● **Problem to solve**: Only the lines from the one containing "camera: 95 degrees right, 0 degrees up" to the end of the records should be given again, word for word and in full.

● **Information**:
□ □ □ □ □

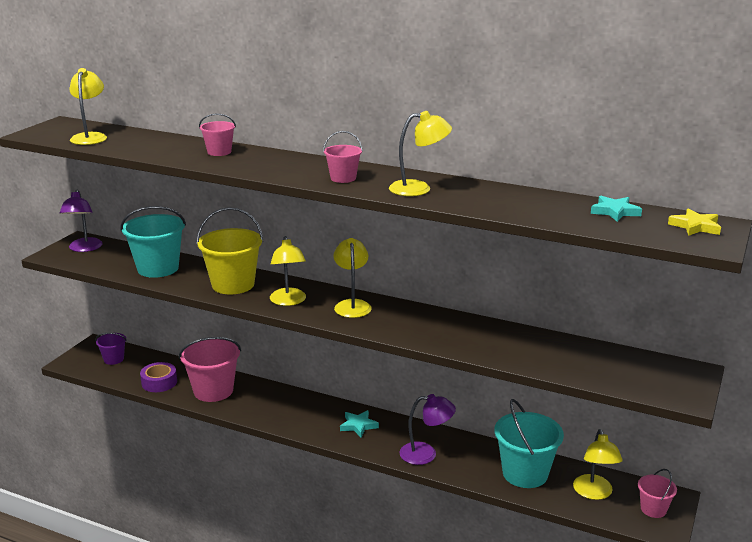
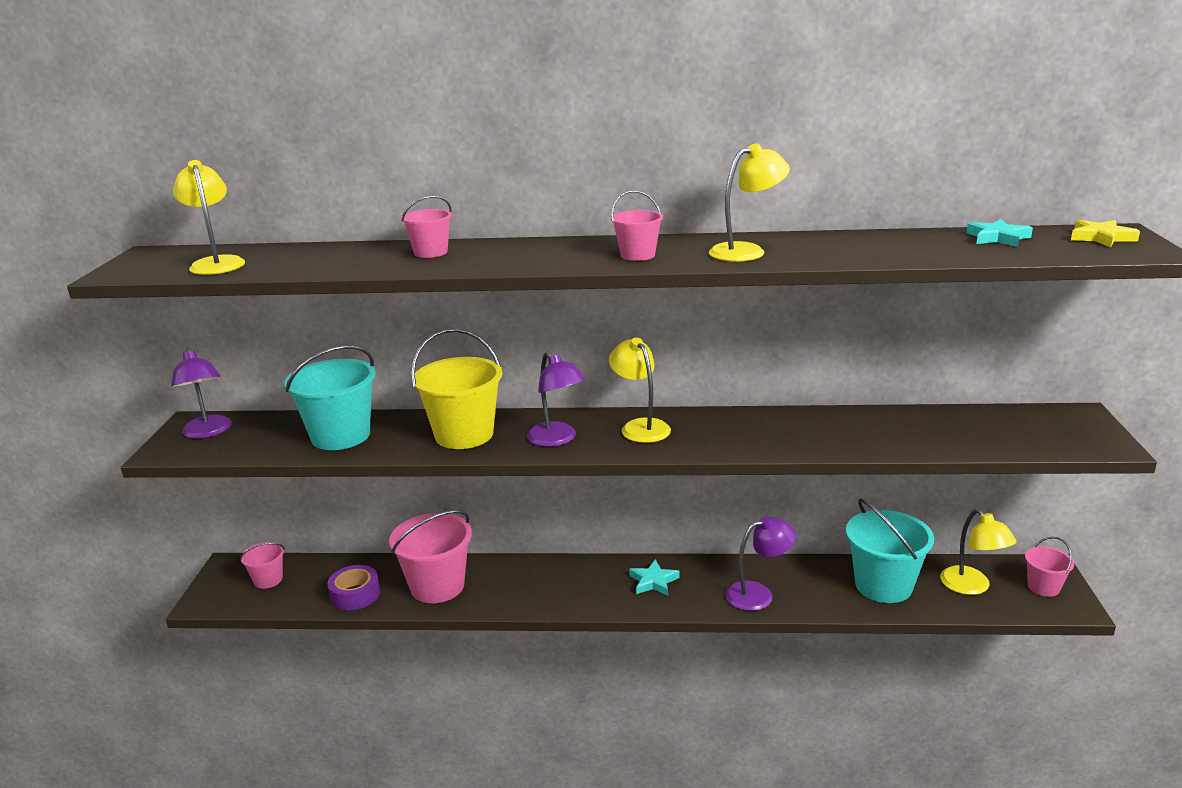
camera: 20 degrees left, 0 degrees up
(113, 359) = (268, 580): purple bucket -> pink bucket
(288, 301) = (557, 440): yellow lamp -> purple lamp

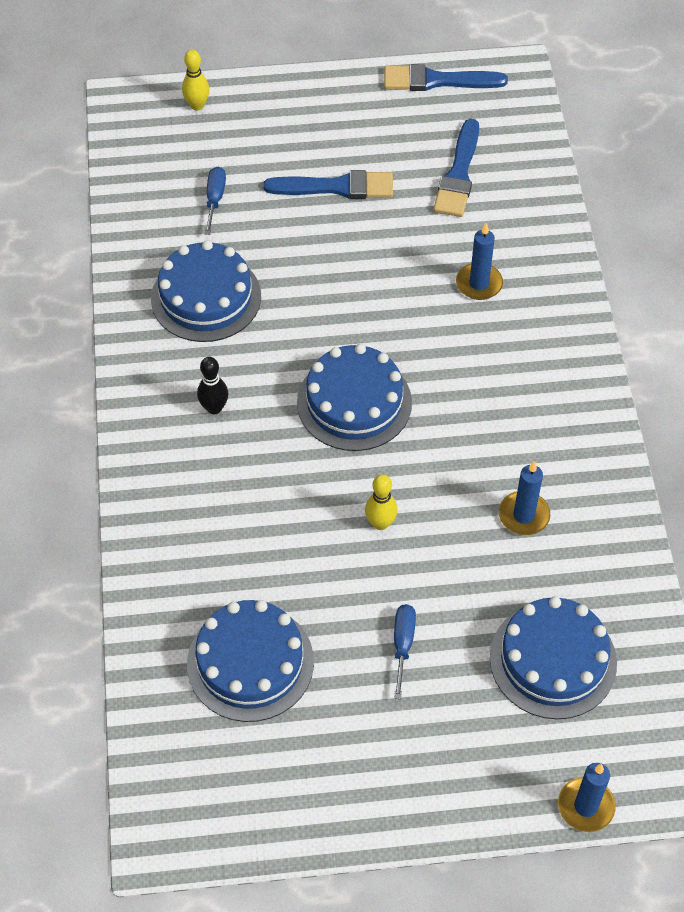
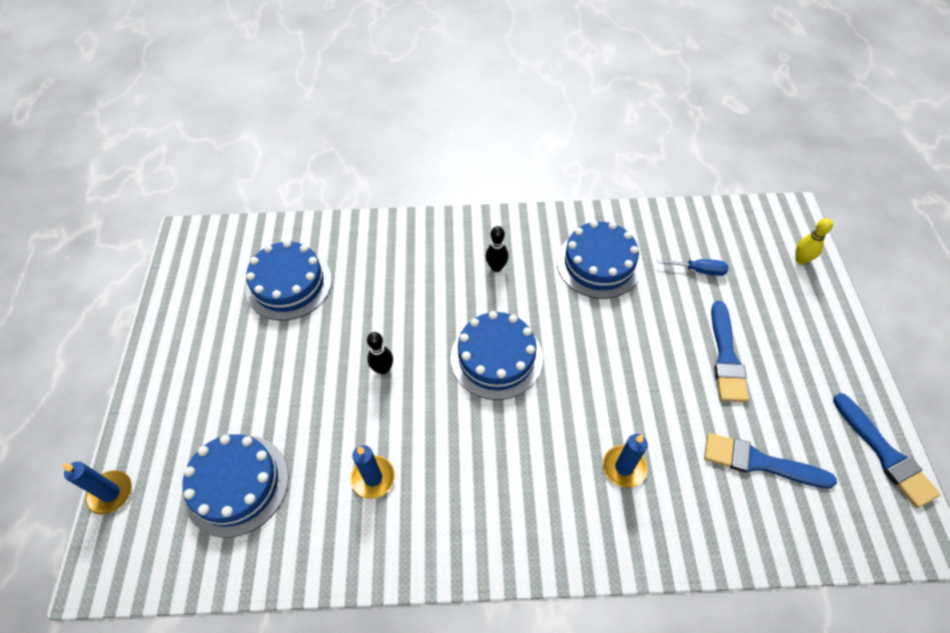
camera: 95 degrees right, 0 degrees up
(380, 523) = (383, 369): yellow bowling pin -> black bowling pin
(403, 645) = (278, 377): blue screwdriver -> none
(437, 81) = (885, 454): blue brush -> blue brush turned 150 degrees clockwise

□ □ □ □ □

● **Task solution**:
camera: 95 degrees right, 0 degrees up
(380, 523) = (383, 369): yellow bowling pin -> black bowling pin
(403, 645) = (278, 377): blue screwdriver -> none
(437, 81) = (885, 454): blue brush -> blue brush turned 150 degrees clockwise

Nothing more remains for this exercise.